- **Prompt**: The entries below contain pictures, which are to be left out; write out exactly, and only, the lines from the line with "yellow rectangle: (63, 119)" up to and including the line with "blue hexagon: (274, 436) -> (336, 664), moved".

- **Available data**:
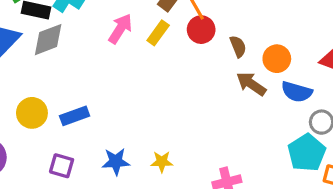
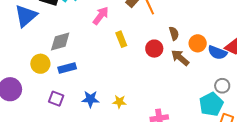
red circle: (201, 30) -> (154, 49), moved
yellow rectangle: (158, 33) -> (121, 39), moved, turned -63
gray diamond: (48, 40) -> (60, 42), moved
blue semicircle: (297, 92) -> (217, 53), moved

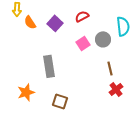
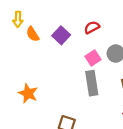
gray rectangle: (49, 66) -> (92, 83), moved
orange star: (26, 92) -> (28, 93), moved, turned -30

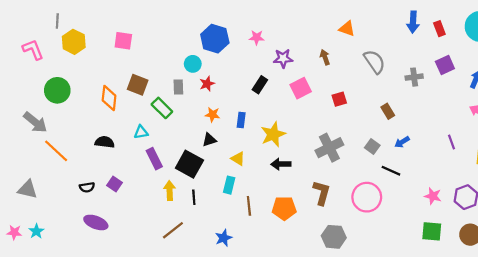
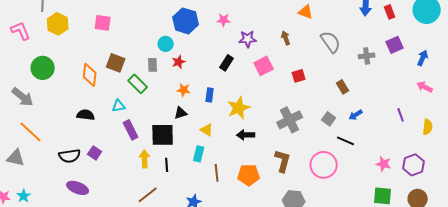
orange line: (56, 151) -> (31, 132), moved
black square: (189, 164) -> (163, 135), turned -30
black semicircle: (87, 187) -> (70, 156), size x1.5

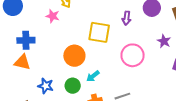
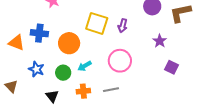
purple arrow: (127, 18) -> (123, 26), moved
blue cross: (26, 40) -> (39, 33), moved
pink circle: (133, 55) -> (120, 61), moved

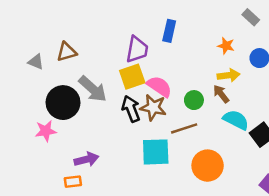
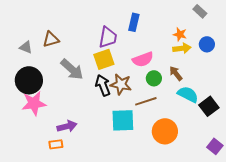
yellow arrow: (229, 75) -> (182, 48), moved
pink semicircle: (159, 86) -> (143, 59), moved, turned 125
black circle: (63, 103) -> (29, 80), moved
pink star: (46, 131) -> (34, 103), size x1.4

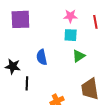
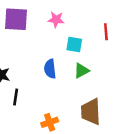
pink star: (70, 16) -> (56, 20), moved
blue semicircle: (42, 57) -> (50, 69), moved

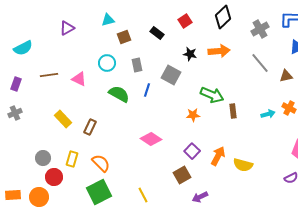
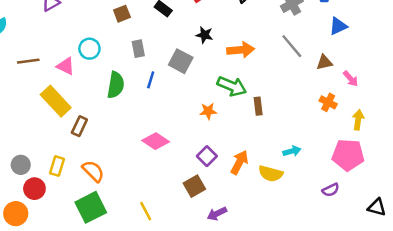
orange arrow: (219, 51) -> (241, 50), moved
cyan circle: (107, 63) -> (89, 49), moved
green semicircle: (119, 94) -> (116, 85), turned 70
cyan arrow: (268, 114) -> (292, 151), moved
yellow rectangle: (63, 119) -> (56, 101), moved, size x1.4

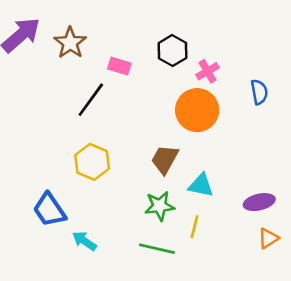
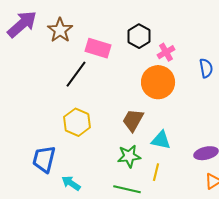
pink rectangle: (119, 66) -> (98, 48), size x1.4
blue trapezoid: (49, 210) -> (44, 159), turned 48

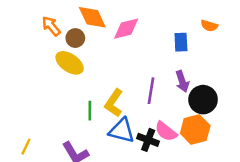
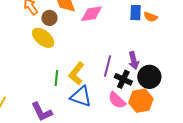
orange semicircle: (209, 26) -> (151, 17), moved
blue rectangle: (181, 42) -> (136, 13), moved
black cross: (148, 140) -> (123, 79), moved

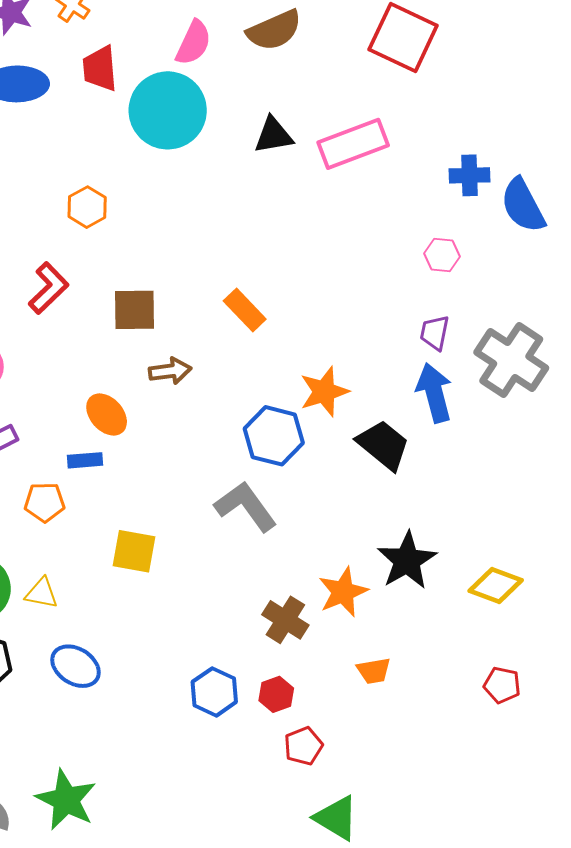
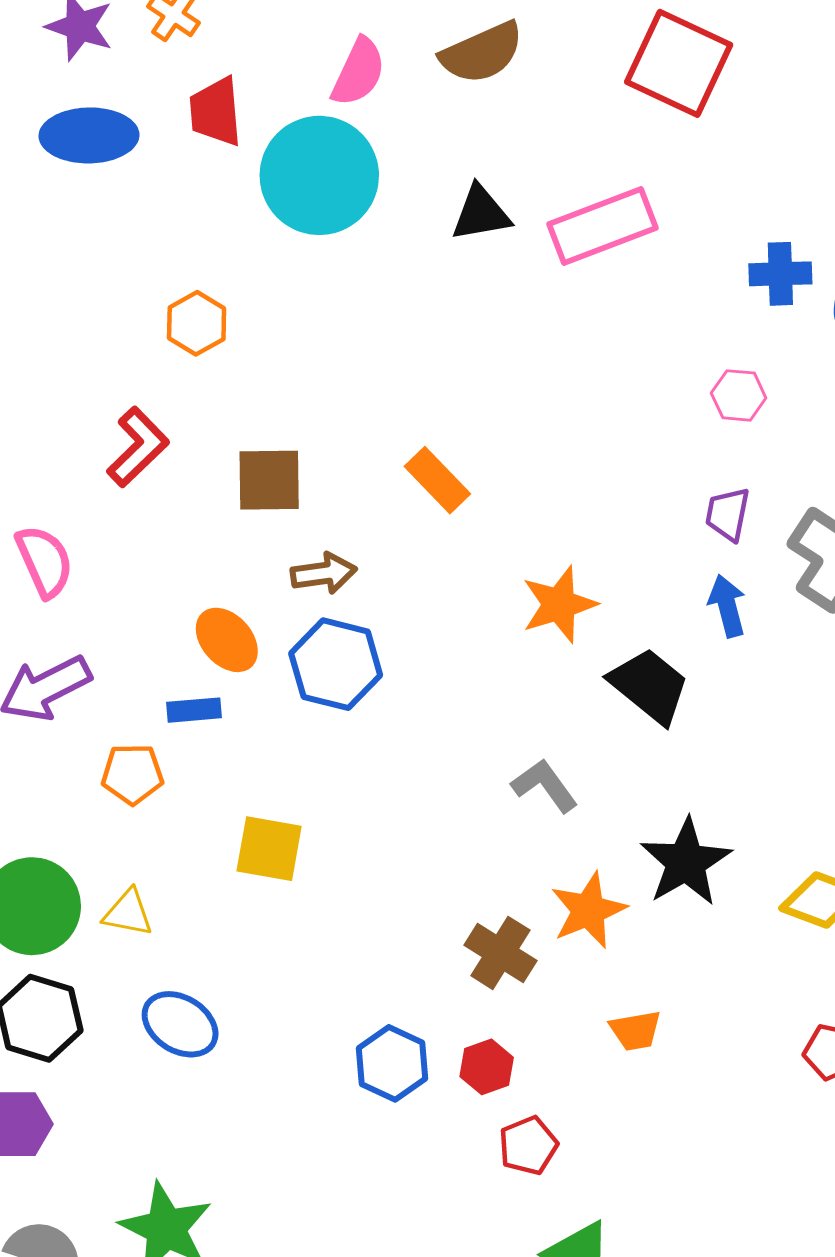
blue arrow: (434, 393) -> (727, 606), size x0.7
blue hexagon: (274, 436) -> (336, 664), moved
gray L-shape: (246, 506) -> (545, 786), moved, size x0.7

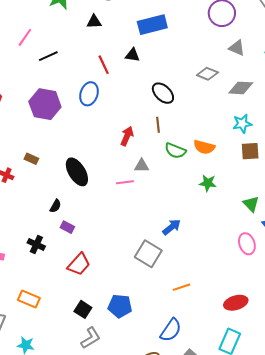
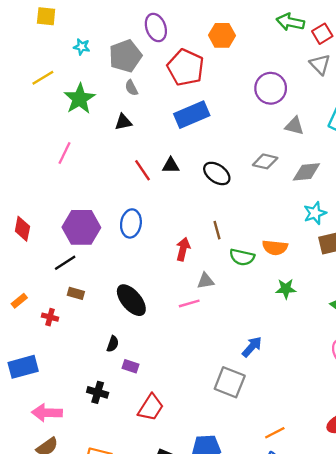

- **Response below**:
yellow rectangle: (63, 119) -> (56, 101), moved, size x1.4

pink rectangle: (119, 66) -> (98, 48), size x1.4
blue trapezoid: (49, 210) -> (44, 159), turned 48

orange semicircle: (209, 26) -> (151, 17), moved
blue rectangle: (181, 42) -> (136, 13), moved
black cross: (148, 140) -> (123, 79), moved

blue arrow: (434, 393) -> (727, 606), size x0.7
blue hexagon: (274, 436) -> (336, 664), moved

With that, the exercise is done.